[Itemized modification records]
::::::::::

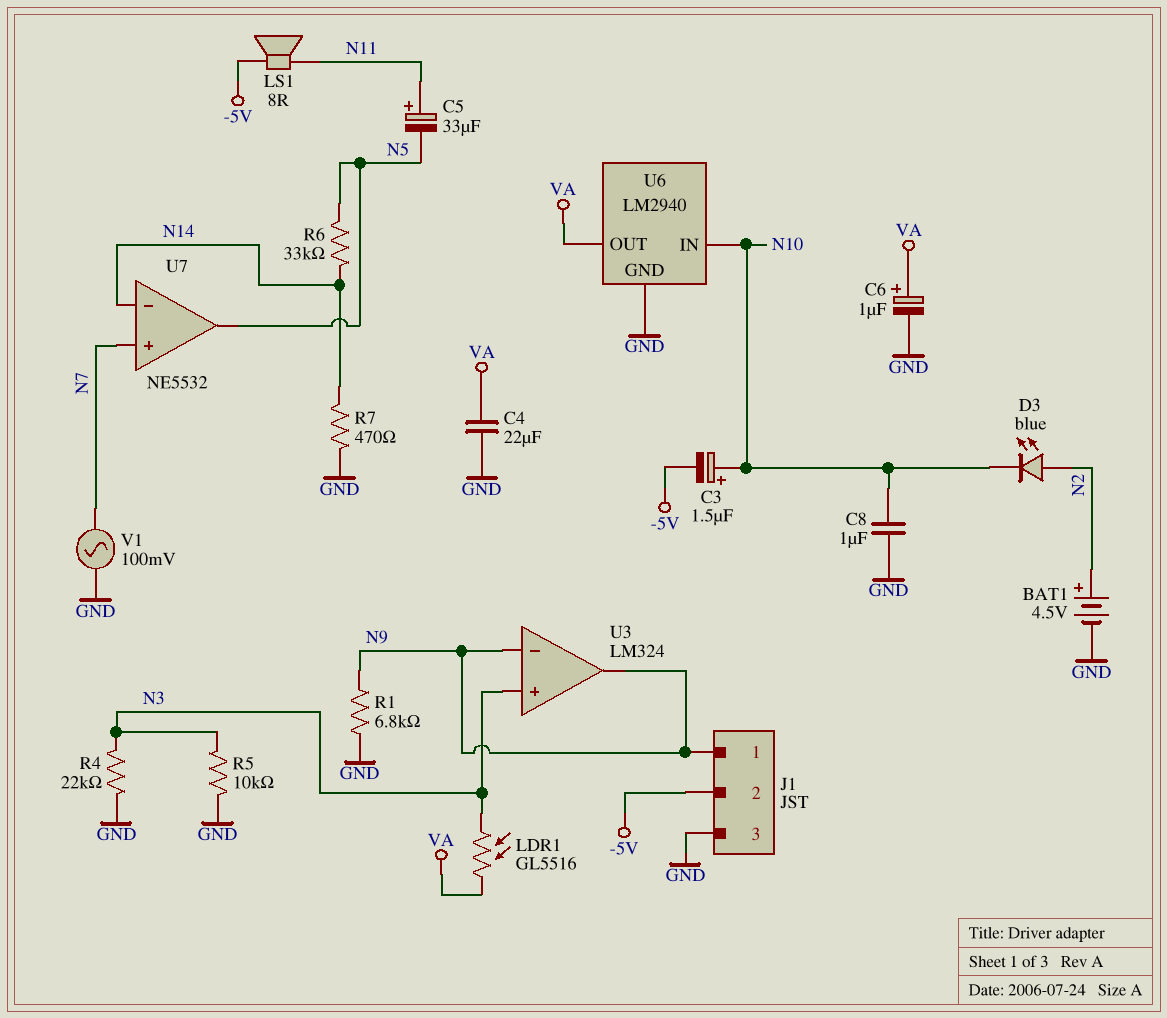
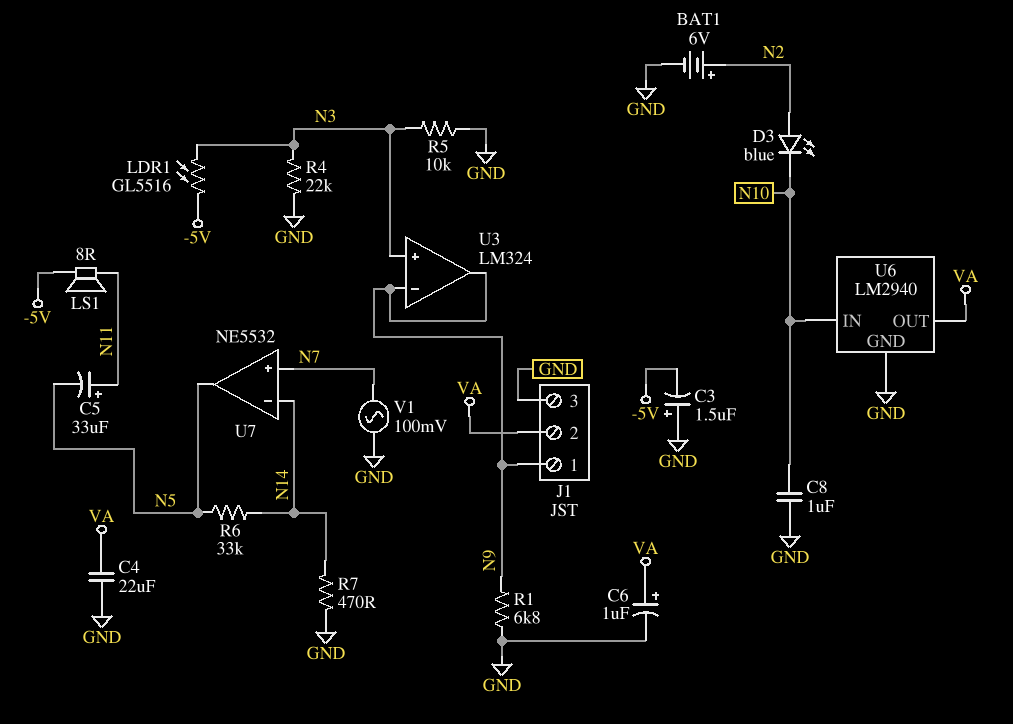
BAT1: 4.5V (plus N2, minus GND) -> 6V (plus N2, minus GND)
C3: 1.5uF (plus N10, minus -5V) -> 1.5uF (plus GND, minus -5V)
J1 pin 2: -5V -> VA
LDR1: GL5516 (N3, VA) -> GL5516 (-5V, N3)

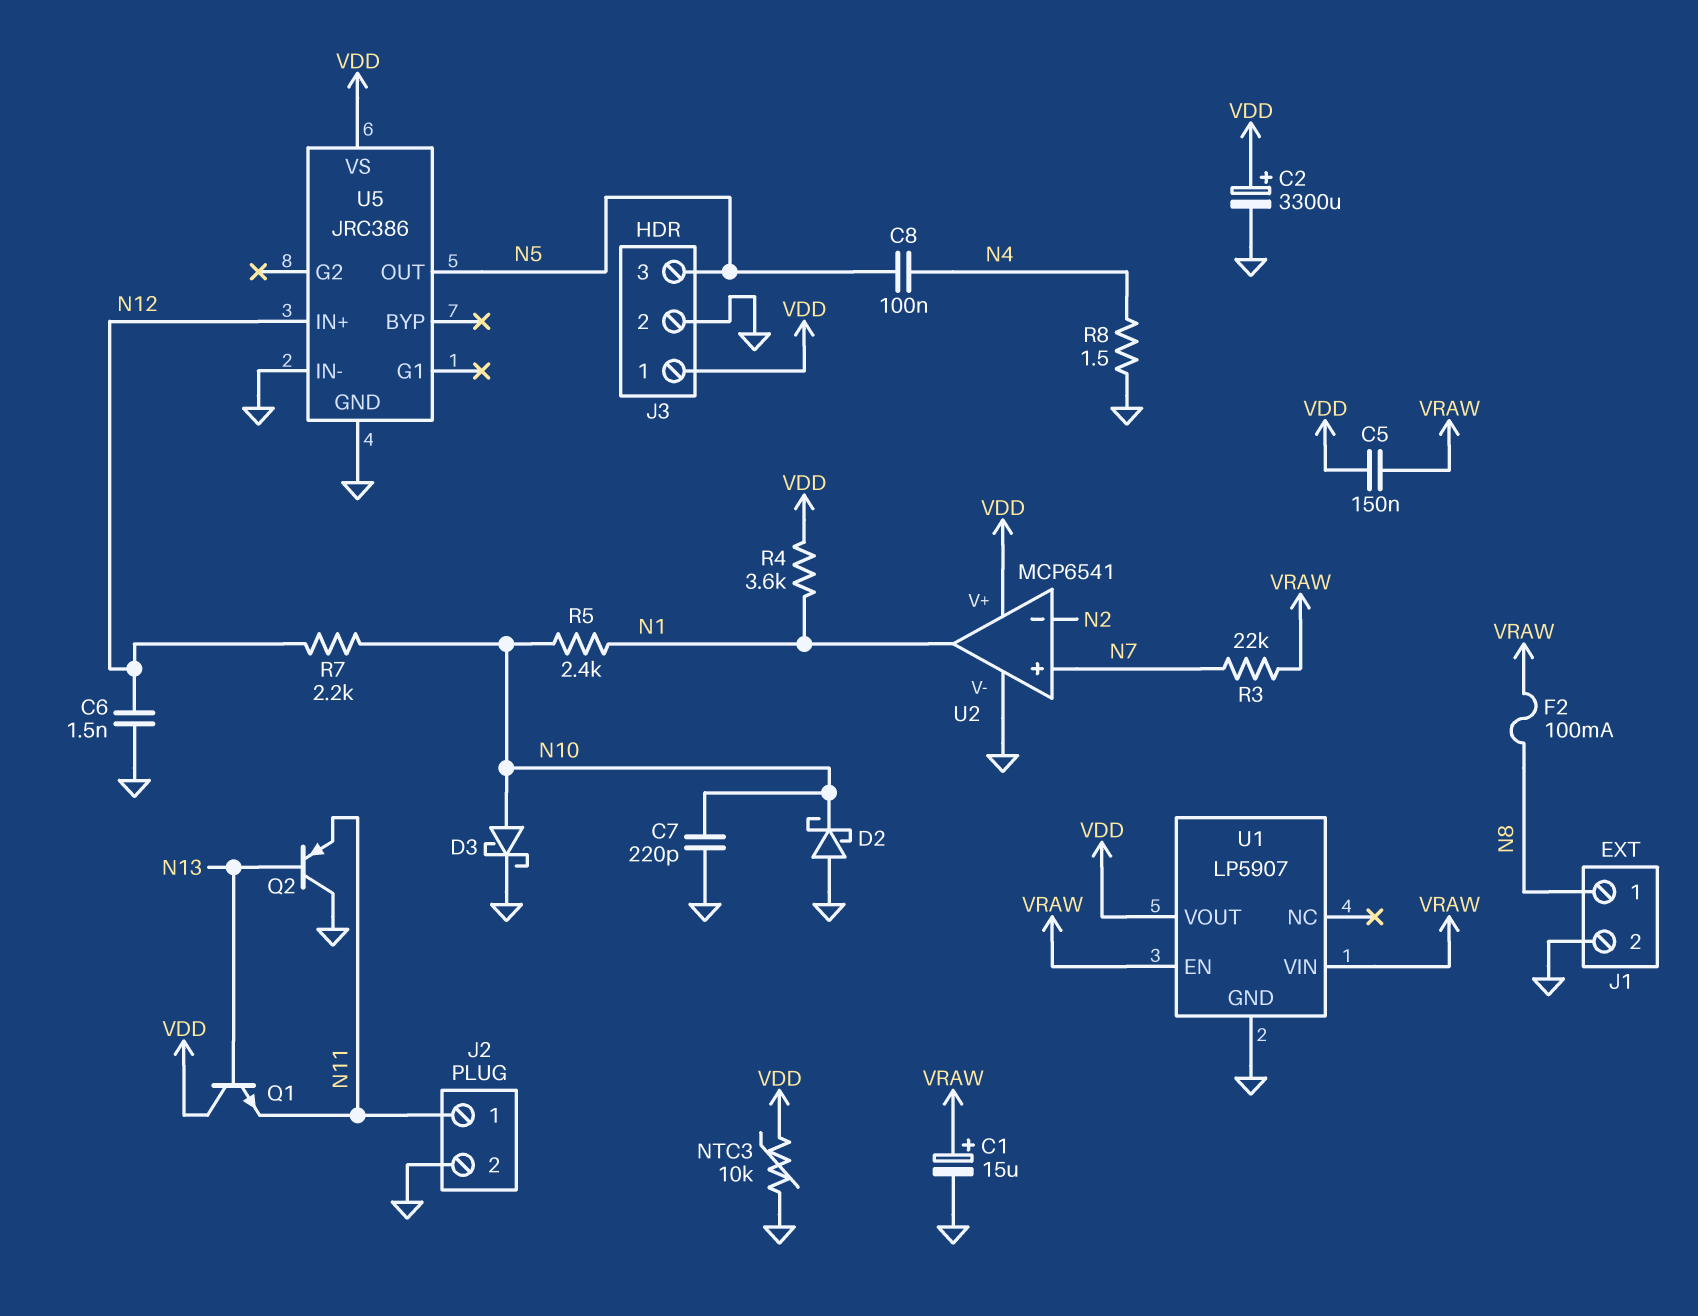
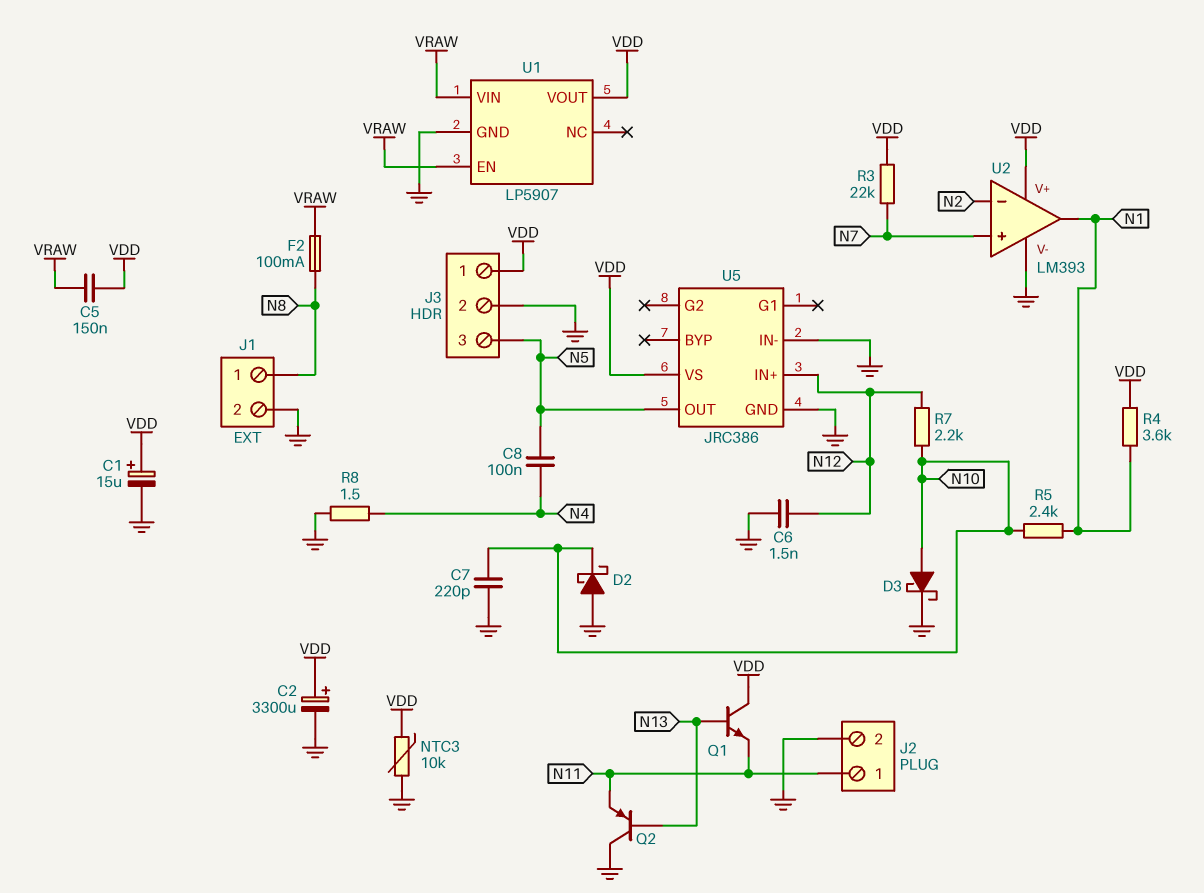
C1: 15uF (plus VRAW, minus GND) -> 15uF (plus VDD, minus GND)
R3: 22k (N7, VRAW) -> 22k (N7, VDD)
U2: MCP6541 -> LM393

::::::::::

### Problem to work on
For every line of the records above that holds the word "minus", count one, and state the total only.

### Solution to this exercise
3